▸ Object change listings
--- START ---
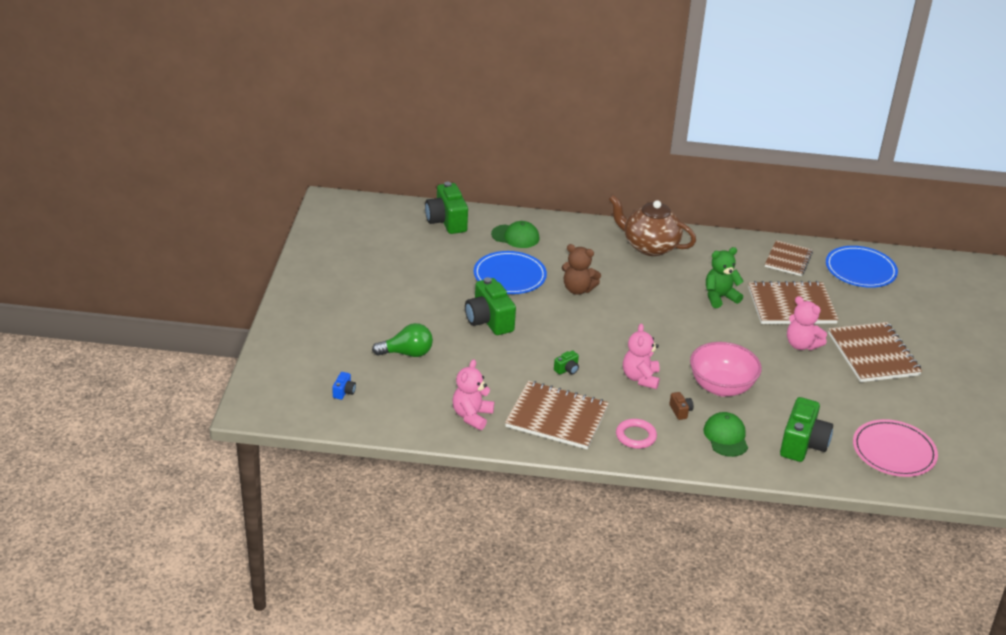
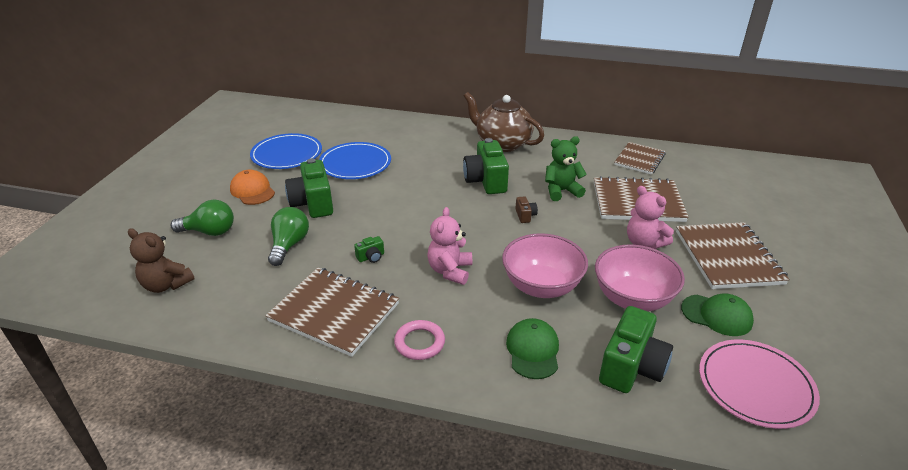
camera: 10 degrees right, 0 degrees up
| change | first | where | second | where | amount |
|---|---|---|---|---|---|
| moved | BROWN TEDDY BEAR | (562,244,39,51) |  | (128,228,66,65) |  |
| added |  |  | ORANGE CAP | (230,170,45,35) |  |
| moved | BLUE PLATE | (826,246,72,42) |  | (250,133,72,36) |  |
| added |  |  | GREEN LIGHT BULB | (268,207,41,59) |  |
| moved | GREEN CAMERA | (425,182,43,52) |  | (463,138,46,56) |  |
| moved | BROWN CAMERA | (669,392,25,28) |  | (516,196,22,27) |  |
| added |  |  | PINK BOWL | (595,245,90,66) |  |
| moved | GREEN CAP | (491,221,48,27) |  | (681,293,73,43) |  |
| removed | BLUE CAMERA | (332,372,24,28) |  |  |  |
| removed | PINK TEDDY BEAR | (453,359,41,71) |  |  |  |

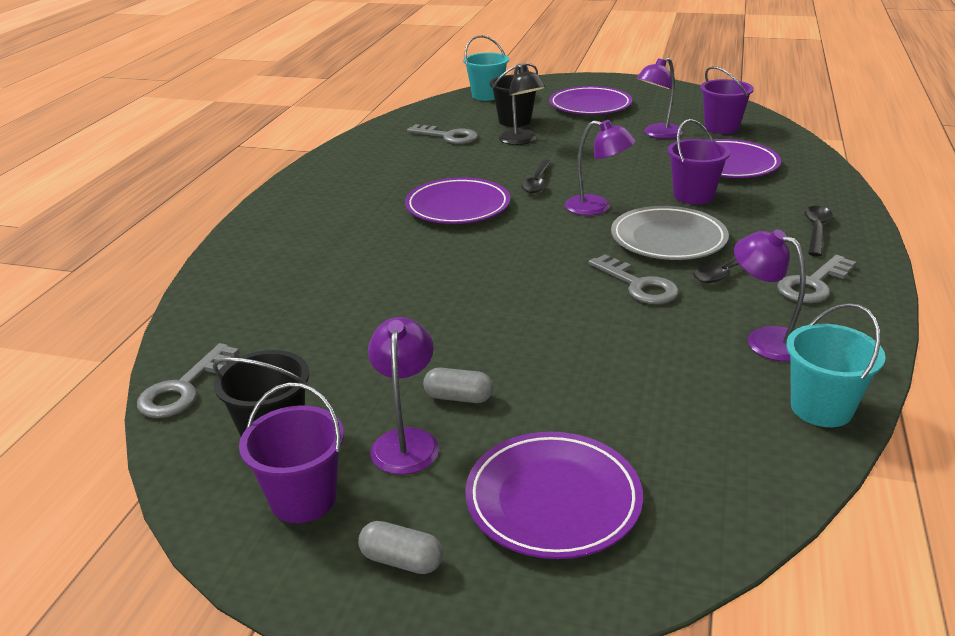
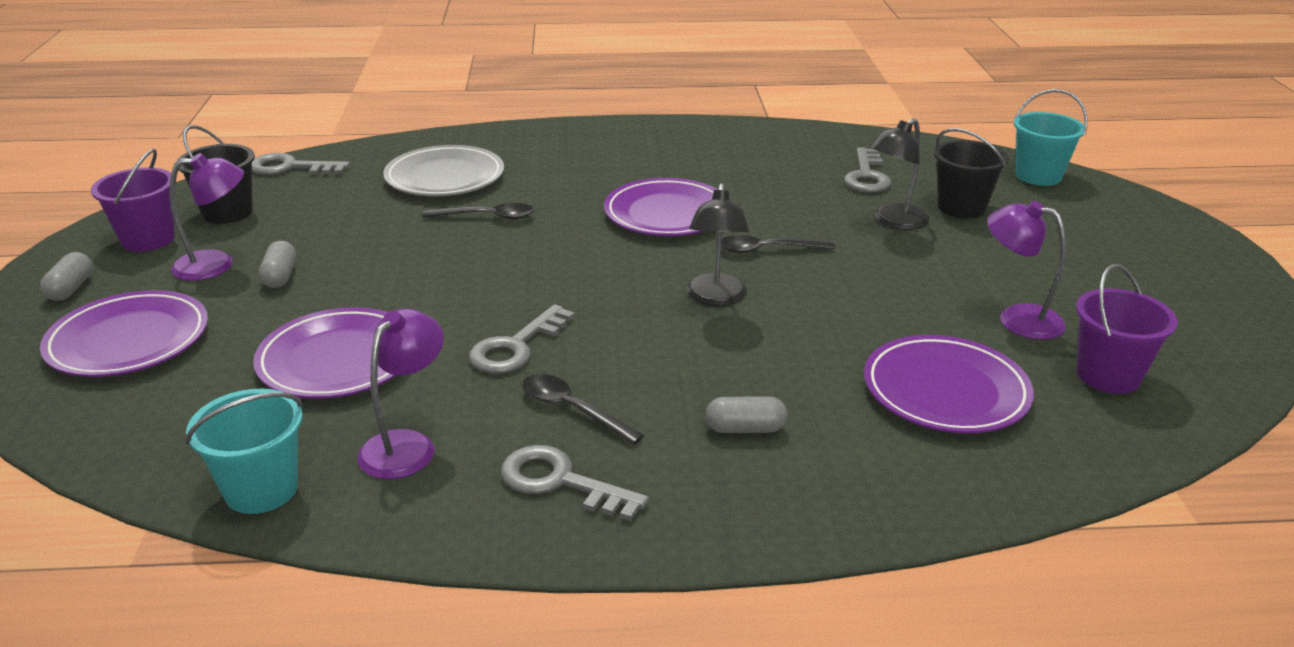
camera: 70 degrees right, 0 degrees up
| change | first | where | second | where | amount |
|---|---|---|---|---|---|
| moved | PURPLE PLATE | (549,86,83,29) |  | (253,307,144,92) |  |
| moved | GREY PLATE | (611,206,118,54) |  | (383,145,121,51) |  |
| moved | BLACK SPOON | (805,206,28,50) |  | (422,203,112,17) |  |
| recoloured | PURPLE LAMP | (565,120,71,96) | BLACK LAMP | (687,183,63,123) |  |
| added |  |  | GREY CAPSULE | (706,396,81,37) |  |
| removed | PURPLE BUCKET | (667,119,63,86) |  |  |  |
--- END ---
▸ AIM OF THE EXERCISE
Set down the entries word for word, omitting all pictures.

▸ RESPONSE AREA
camera: 10 degrees right, 0 degrees up
| change | first | where | second | where | amount |
|---|---|---|---|---|---|
| moved | BROWN TEDDY BEAR | (562,244,39,51) |  | (128,228,66,65) |  |
| added |  |  | ORANGE CAP | (230,170,45,35) |  |
| moved | BLUE PLATE | (826,246,72,42) |  | (250,133,72,36) |  |
| added |  |  | GREEN LIGHT BULB | (268,207,41,59) |  |
| moved | GREEN CAMERA | (425,182,43,52) |  | (463,138,46,56) |  |
| moved | BROWN CAMERA | (669,392,25,28) |  | (516,196,22,27) |  |
| added |  |  | PINK BOWL | (595,245,90,66) |  |
| moved | GREEN CAP | (491,221,48,27) |  | (681,293,73,43) |  |
| removed | BLUE CAMERA | (332,372,24,28) |  |  |  |
| removed | PINK TEDDY BEAR | (453,359,41,71) |  |  |  |

camera: 70 degrees right, 0 degrees up
| change | first | where | second | where | amount |
|---|---|---|---|---|---|
| moved | PURPLE PLATE | (549,86,83,29) |  | (253,307,144,92) |  |
| moved | GREY PLATE | (611,206,118,54) |  | (383,145,121,51) |  |
| moved | BLACK SPOON | (805,206,28,50) |  | (422,203,112,17) |  |
| recoloured | PURPLE LAMP | (565,120,71,96) | BLACK LAMP | (687,183,63,123) |  |
| added |  |  | GREY CAPSULE | (706,396,81,37) |  |
| removed | PURPLE BUCKET | (667,119,63,86) |  |  |  |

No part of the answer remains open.